··· Dataset section
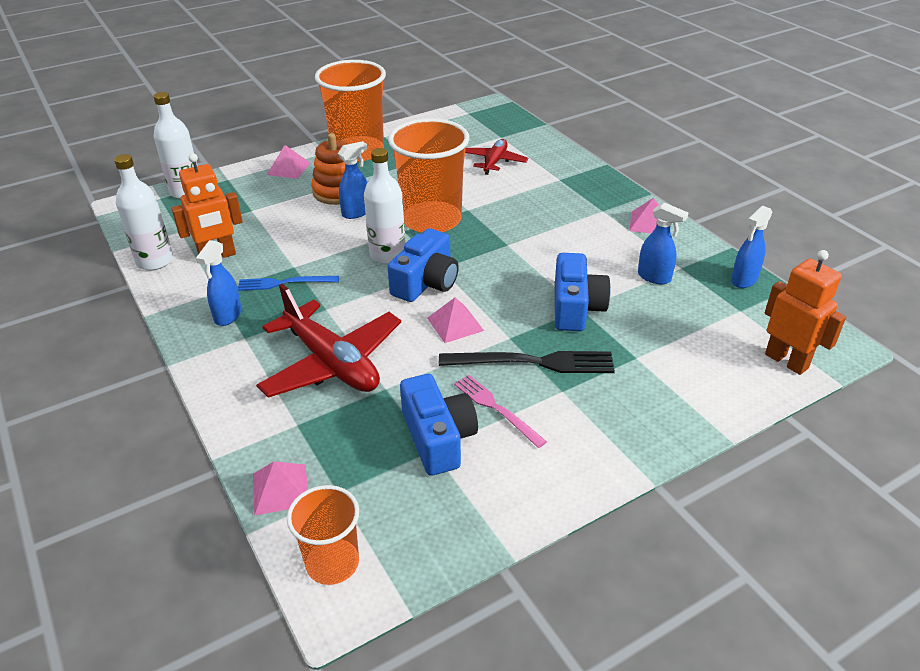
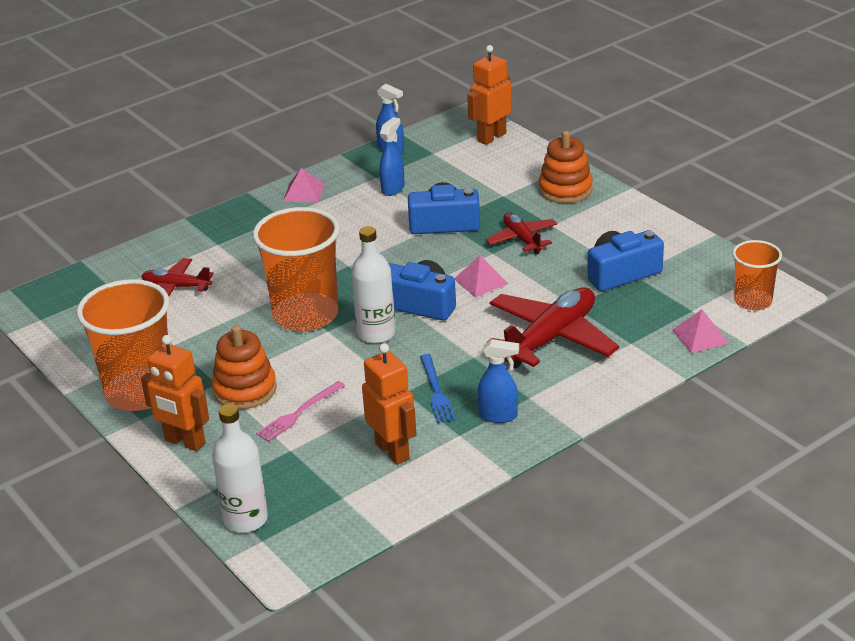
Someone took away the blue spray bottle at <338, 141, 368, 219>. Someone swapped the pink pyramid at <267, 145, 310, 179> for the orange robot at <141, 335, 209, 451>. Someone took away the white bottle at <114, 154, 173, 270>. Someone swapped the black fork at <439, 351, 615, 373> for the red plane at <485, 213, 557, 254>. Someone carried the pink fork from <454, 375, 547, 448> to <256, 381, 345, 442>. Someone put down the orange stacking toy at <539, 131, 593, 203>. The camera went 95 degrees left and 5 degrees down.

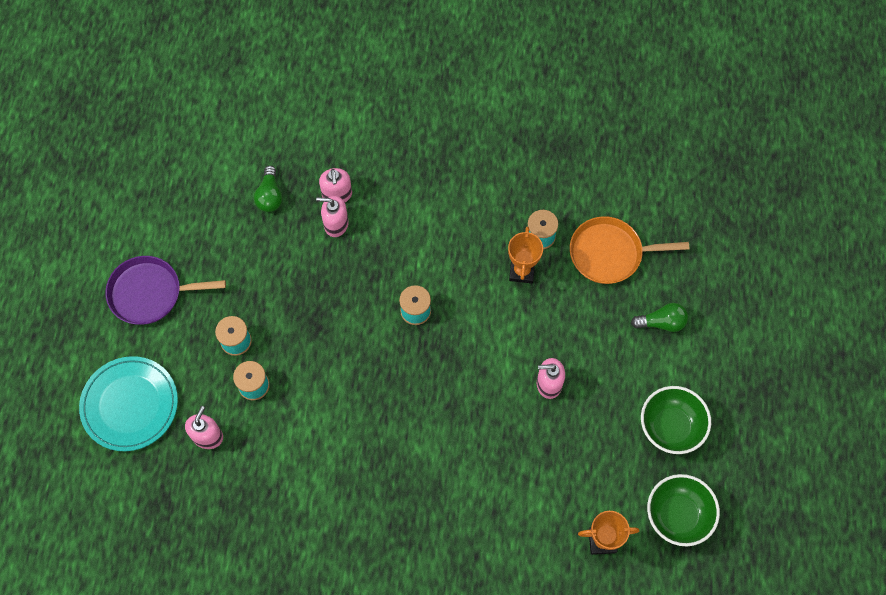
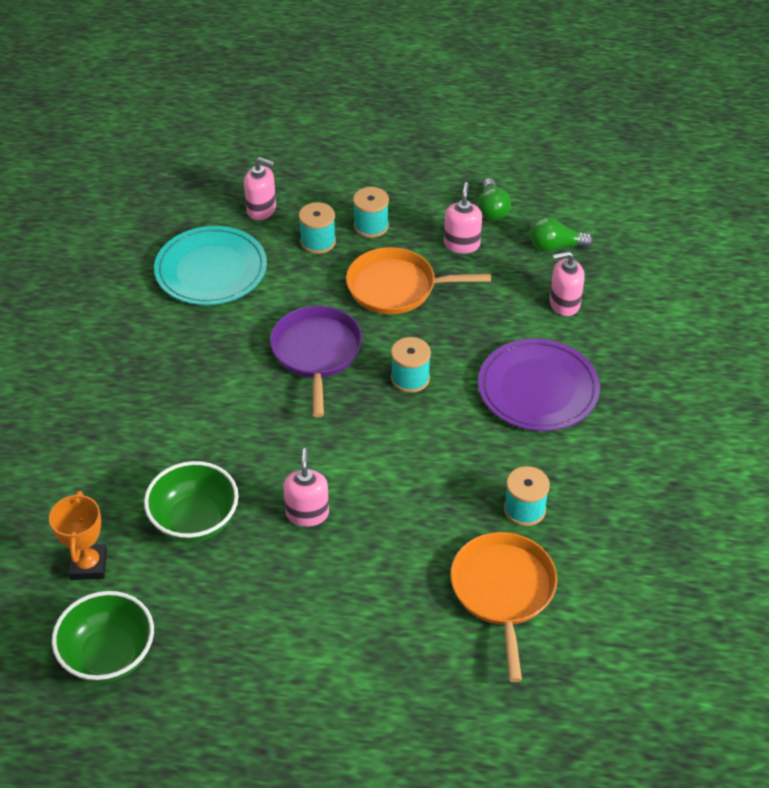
Someone carried the pink soap dispenser from <316, 196, 349, 237> to <444, 182, 482, 254>. Someone took away the orange trophy at <508, 227, 543, 283>. Someone carried the purple pan from <105, 256, 226, 325> to <270, 306, 362, 417>. Someone carried the green light bulb from <631, 303, 688, 332> to <477, 178, 511, 221>. Someone carried the turquoise plate from <79, 356, 178, 451> to <154, 226, 267, 305>. Someone carried the green bowl from <641, 386, 711, 454> to <144, 461, 239, 542>. Someone put down the orange pan at <346, 247, 491, 314>. Someone put down the purple plate at <478, 339, 600, 431>. The camera went 90 degrees right and 20 degrees down.

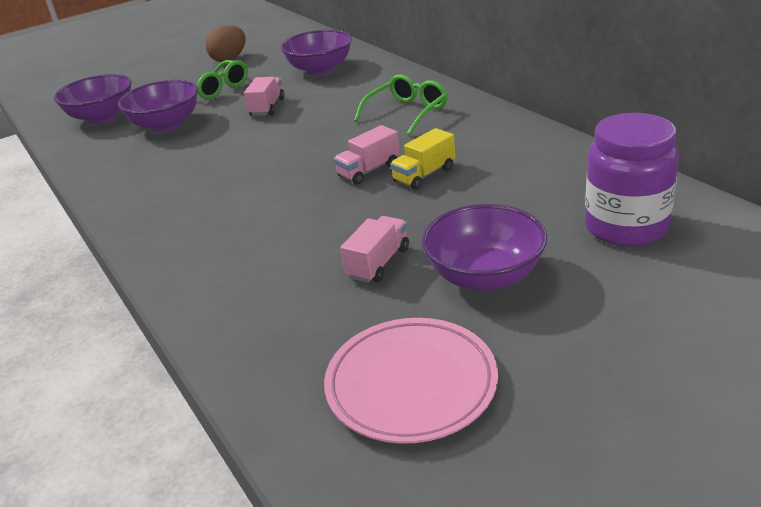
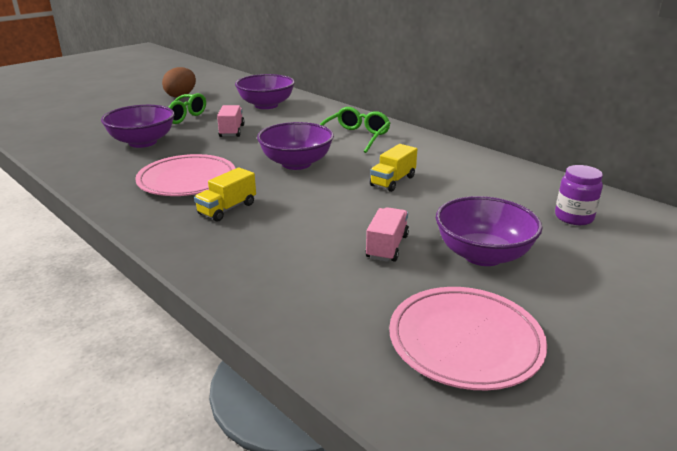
Someone carried the purple bowl from <54, 74, 131, 124> to <257, 122, 334, 170>. Someone scaled the purple jar at <585, 113, 679, 247> by 0.58. Someone took away the pink truck at <333, 125, 400, 184>. Someone put down the pink plate at <135, 154, 236, 196>. Someone put down the yellow truck at <194, 167, 256, 222>. The camera went 15 degrees left and 5 degrees down.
······
▶ **What is being asked**:
Copy out every line from the material above where the string "plate" turns up.

▶ **Result of this exercise**:
Someone carried the pink soap dispenser from <316, 196, 349, 237> to <444, 182, 482, 254>. Someone took away the orange trophy at <508, 227, 543, 283>. Someone carried the purple pan from <105, 256, 226, 325> to <270, 306, 362, 417>. Someone carried the green light bulb from <631, 303, 688, 332> to <477, 178, 511, 221>. Someone carried the turquoise plate from <79, 356, 178, 451> to <154, 226, 267, 305>. Someone carried the green bowl from <641, 386, 711, 454> to <144, 461, 239, 542>. Someone put down the orange pan at <346, 247, 491, 314>. Someone put down the purple plate at <478, 339, 600, 431>. The camera went 90 degrees right and 20 degrees down.
Someone carried the purple bowl from <54, 74, 131, 124> to <257, 122, 334, 170>. Someone scaled the purple jar at <585, 113, 679, 247> by 0.58. Someone took away the pink truck at <333, 125, 400, 184>. Someone put down the pink plate at <135, 154, 236, 196>. Someone put down the yellow truck at <194, 167, 256, 222>. The camera went 15 degrees left and 5 degrees down.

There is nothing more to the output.